§ **YOUR TASK**:
Which lines run from the line containing "MIC1 pin GND: VIN -> GND" through the end of the records below? Reproduce them exactly, and nothing else.

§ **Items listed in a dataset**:

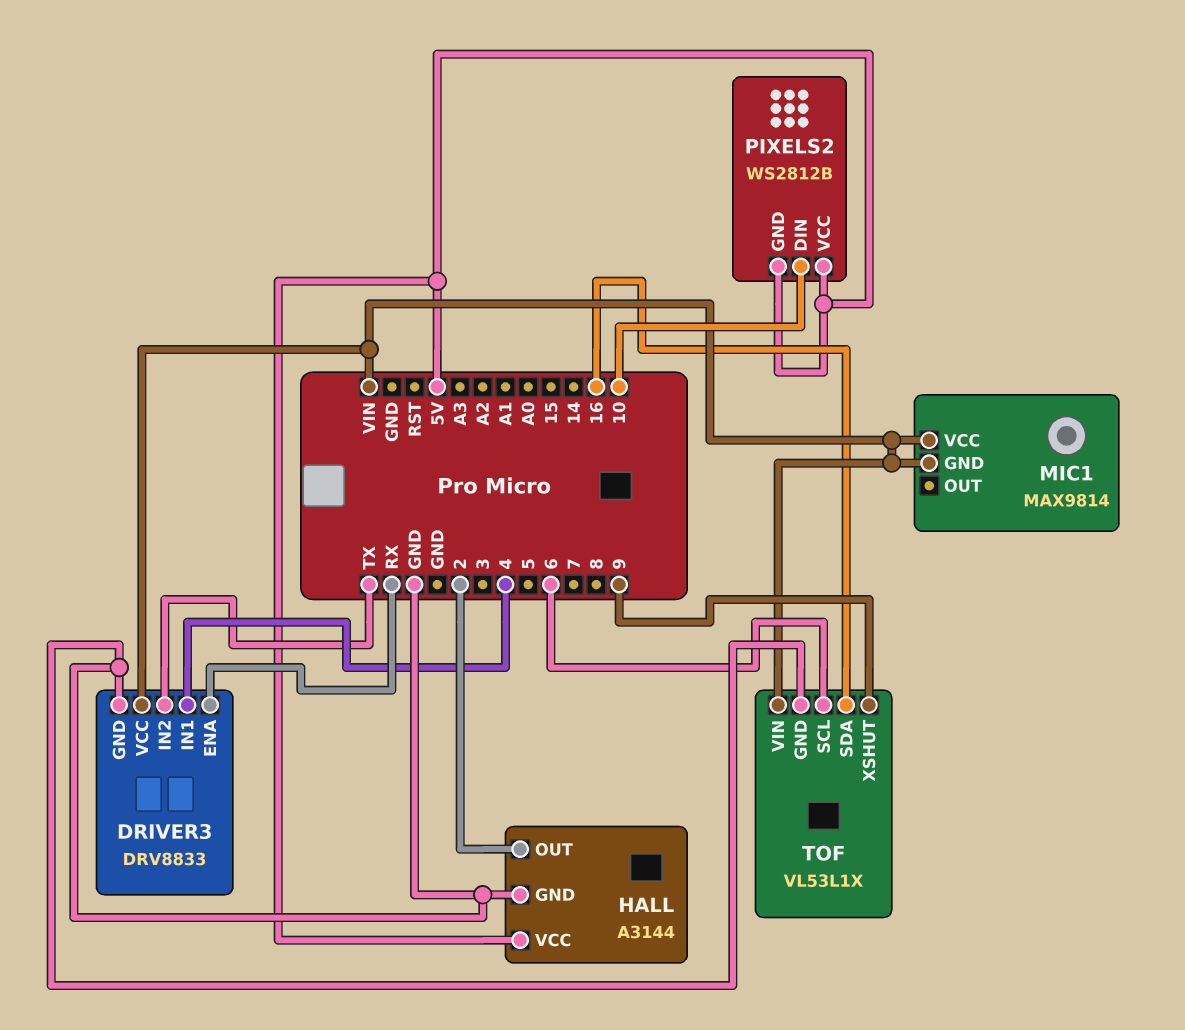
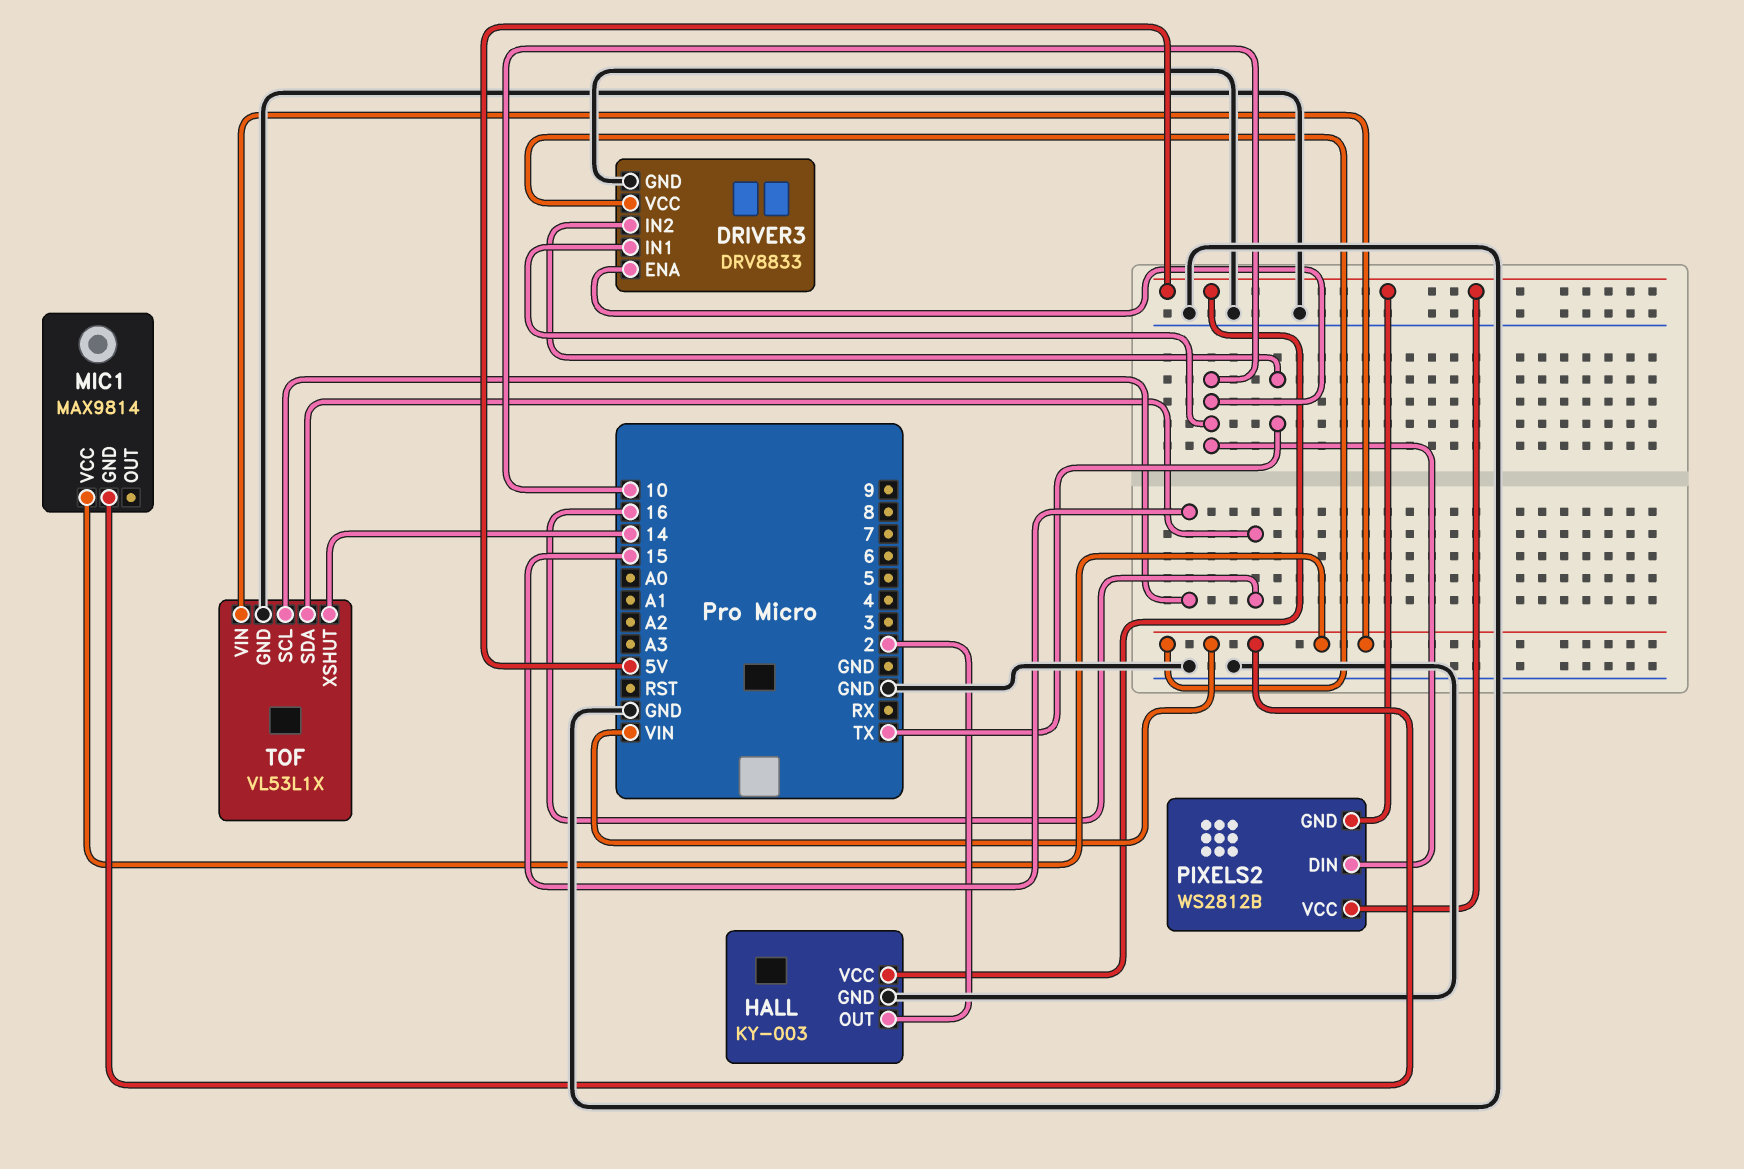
DRIVER3 pin ENA: RX -> 10
DRIVER3 pin IN1: 4 -> 10
HALL: A3144 -> KY-003
TOF pin SCL: 6 -> 15
TOF pin XSHUT: 9 -> 14

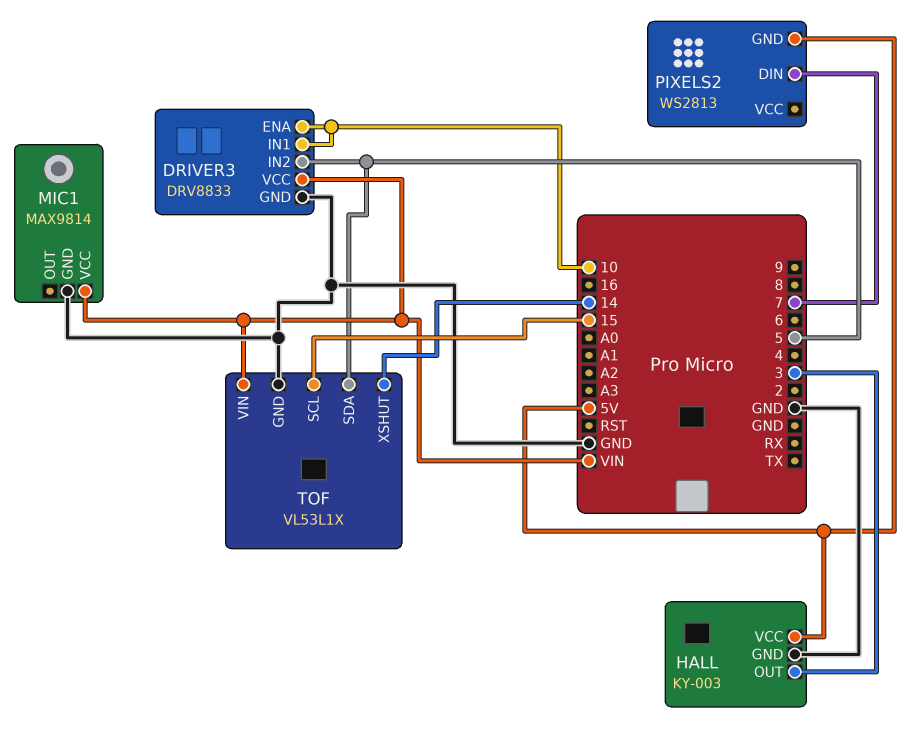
DRIVER3 pin IN2: TX -> 5
HALL pin OUT: 2 -> 3
MIC1 pin GND: VIN -> GND
PIXELS2: WS2812B -> WS2813
PIXELS2 pin DIN: 10 -> 7
PIXELS2 pin VCC: 5V -> none
TOF pin SDA: 16 -> 5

§ **EXERCISE ANSWER**:
MIC1 pin GND: VIN -> GND
PIXELS2: WS2812B -> WS2813
PIXELS2 pin DIN: 10 -> 7
PIXELS2 pin VCC: 5V -> none
TOF pin SDA: 16 -> 5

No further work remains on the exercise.